--- begin ---
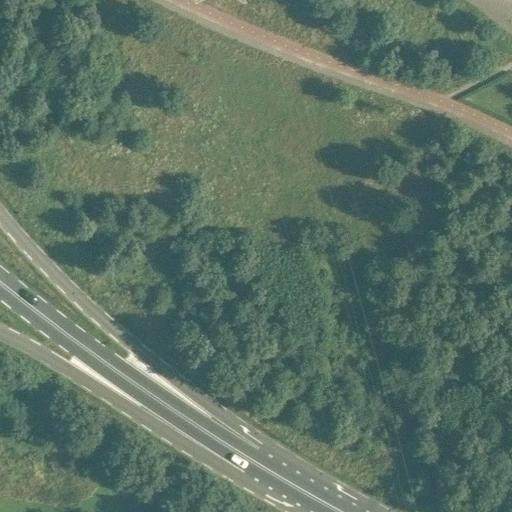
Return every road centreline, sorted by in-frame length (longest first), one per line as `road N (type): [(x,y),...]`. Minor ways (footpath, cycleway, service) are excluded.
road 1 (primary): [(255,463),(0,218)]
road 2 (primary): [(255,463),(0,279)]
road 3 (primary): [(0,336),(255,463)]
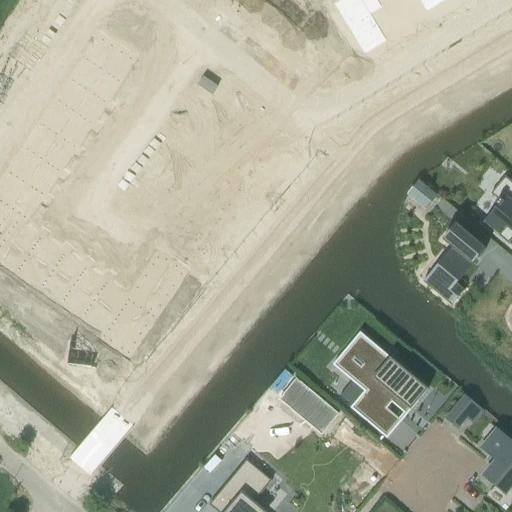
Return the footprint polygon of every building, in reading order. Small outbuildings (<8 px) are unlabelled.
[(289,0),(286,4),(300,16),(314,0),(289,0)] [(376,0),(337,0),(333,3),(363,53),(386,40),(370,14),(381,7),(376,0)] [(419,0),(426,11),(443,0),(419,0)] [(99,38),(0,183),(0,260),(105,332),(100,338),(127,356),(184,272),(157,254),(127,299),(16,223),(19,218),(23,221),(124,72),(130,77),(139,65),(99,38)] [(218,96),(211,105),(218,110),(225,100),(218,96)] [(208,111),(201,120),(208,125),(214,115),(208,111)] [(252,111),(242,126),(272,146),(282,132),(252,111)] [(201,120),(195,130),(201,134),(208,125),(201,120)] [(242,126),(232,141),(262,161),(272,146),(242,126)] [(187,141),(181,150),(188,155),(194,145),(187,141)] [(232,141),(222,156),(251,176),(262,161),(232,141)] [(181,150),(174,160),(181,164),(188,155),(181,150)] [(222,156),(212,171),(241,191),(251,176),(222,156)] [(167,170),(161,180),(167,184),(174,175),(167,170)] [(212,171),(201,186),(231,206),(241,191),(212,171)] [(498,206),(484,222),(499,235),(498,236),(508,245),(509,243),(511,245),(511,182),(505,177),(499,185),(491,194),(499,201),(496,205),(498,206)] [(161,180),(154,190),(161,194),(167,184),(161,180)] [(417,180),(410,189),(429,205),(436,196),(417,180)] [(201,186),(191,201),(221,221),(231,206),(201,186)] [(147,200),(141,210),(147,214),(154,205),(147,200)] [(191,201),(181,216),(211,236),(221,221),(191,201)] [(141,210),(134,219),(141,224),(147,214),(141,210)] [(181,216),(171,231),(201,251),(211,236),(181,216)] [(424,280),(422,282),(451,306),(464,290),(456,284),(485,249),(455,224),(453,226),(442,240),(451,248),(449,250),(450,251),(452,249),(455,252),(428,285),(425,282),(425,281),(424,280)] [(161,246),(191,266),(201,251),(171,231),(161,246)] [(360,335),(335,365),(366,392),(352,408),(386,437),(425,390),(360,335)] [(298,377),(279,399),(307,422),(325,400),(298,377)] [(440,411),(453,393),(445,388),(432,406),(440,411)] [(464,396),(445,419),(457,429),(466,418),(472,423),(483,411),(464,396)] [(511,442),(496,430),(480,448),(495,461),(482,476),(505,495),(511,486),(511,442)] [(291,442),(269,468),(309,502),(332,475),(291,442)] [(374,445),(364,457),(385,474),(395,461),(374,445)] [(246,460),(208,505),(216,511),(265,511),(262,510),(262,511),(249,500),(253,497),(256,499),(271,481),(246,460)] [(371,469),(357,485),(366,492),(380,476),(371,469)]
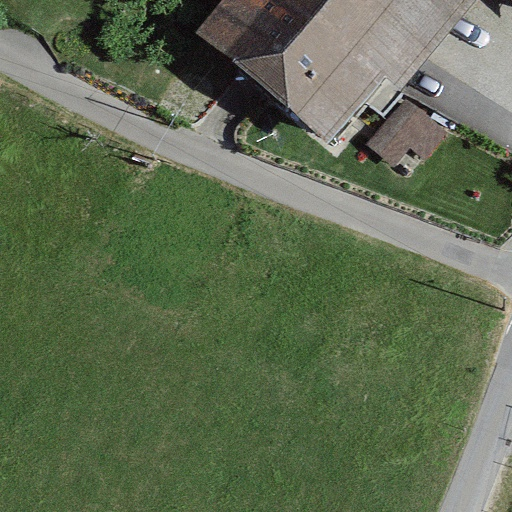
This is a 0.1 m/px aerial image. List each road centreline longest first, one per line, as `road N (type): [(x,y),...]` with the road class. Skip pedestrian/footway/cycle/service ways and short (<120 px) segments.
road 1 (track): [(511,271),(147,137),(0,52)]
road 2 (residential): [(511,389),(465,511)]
--- end ---
__WHAT YOU SHOULD DO__: Reproduce every line of the records above verbatim, in their original order. Omit the pictures from your reproduction.

__OUTPUT FOR THIS EXERCISE__:
Return every road centreline, sorted by in-frame length (longest first), one per line as `road N (type): [(x,y),...]`. Minor ways (footpath, cycleway, service) are excluded.
road 1 (primary): [(255,463),(0,218)]
road 2 (primary): [(255,463),(0,279)]
road 3 (primary): [(0,336),(255,463)]
Return the footprint polygon of every building, in reading order. Small outbuildings (<8 px) are unlabelled.
[(289,0),(286,4),(300,16),(314,0),(289,0)] [(376,0),(337,0),(333,3),(363,53),(386,40),(370,14),(381,7),(376,0)] [(419,0),(426,11),(443,0),(419,0)] [(99,38),(0,183),(0,260),(105,332),(100,338),(127,356),(184,272),(157,254),(127,299),(16,223),(19,218),(23,221),(124,72),(130,77),(139,65),(99,38)] [(218,96),(211,105),(218,110),(225,100),(218,96)] [(208,111),(201,120),(208,125),(214,115),(208,111)] [(252,111),(242,126),(272,146),(282,132),(252,111)] [(201,120),(195,130),(201,134),(208,125),(201,120)] [(242,126),(232,141),(262,161),(272,146),(242,126)] [(187,141),(181,150),(188,155),(194,145),(187,141)] [(232,141),(222,156),(251,176),(262,161),(232,141)] [(181,150),(174,160),(181,164),(188,155),(181,150)] [(222,156),(212,171),(241,191),(251,176),(222,156)] [(167,170),(161,180),(167,184),(174,175),(167,170)] [(212,171),(201,186),(231,206),(241,191),(212,171)] [(498,206),(484,222),(499,235),(498,236),(508,245),(509,243),(511,245),(511,182),(505,177),(499,185),(491,194),(499,201),(496,205),(498,206)] [(161,180),(154,190),(161,194),(167,184),(161,180)] [(417,180),(410,189),(429,205),(436,196),(417,180)] [(201,186),(191,201),(221,221),(231,206),(201,186)] [(147,200),(141,210),(147,214),(154,205),(147,200)] [(191,201),(181,216),(211,236),(221,221),(191,201)] [(141,210),(134,219),(141,224),(147,214),(141,210)] [(181,216),(171,231),(201,251),(211,236),(181,216)] [(424,280),(422,282),(451,306),(464,290),(456,284),(485,249),(455,224),(453,226),(442,240),(451,248),(449,250),(450,251),(452,249),(455,252),(428,285),(425,282),(425,281),(424,280)] [(161,246),(191,266),(201,251),(171,231),(161,246)] [(360,335),(335,365),(366,392),(352,408),(386,437),(425,390),(360,335)] [(298,377),(279,399),(307,422),(325,400),(298,377)] [(440,411),(453,393),(445,388),(432,406),(440,411)] [(464,396),(445,419),(457,429),(466,418),(472,423),(483,411),(464,396)] [(511,442),(496,430),(480,448),(495,461),(482,476),(505,495),(511,486),(511,442)] [(291,442),(269,468),(309,502),(332,475),(291,442)] [(374,445),(364,457),(385,474),(395,461),(374,445)] [(246,460),(208,505),(216,511),(265,511),(262,510),(262,511),(249,500),(253,497),(256,499),(271,481),(246,460)] [(371,469),(357,485),(366,492),(380,476),(371,469)]
This is a 0.1 m/px aerial image. List each road centreline longest first, one per line, as `road N (type): [(x,y),...]` with the road class. Skip pedestrian/footway/cycle/service ways and short (<120 px) segments.
road 1 (track): [(511,271),(147,137),(0,52)]
road 2 (residential): [(511,389),(465,511)]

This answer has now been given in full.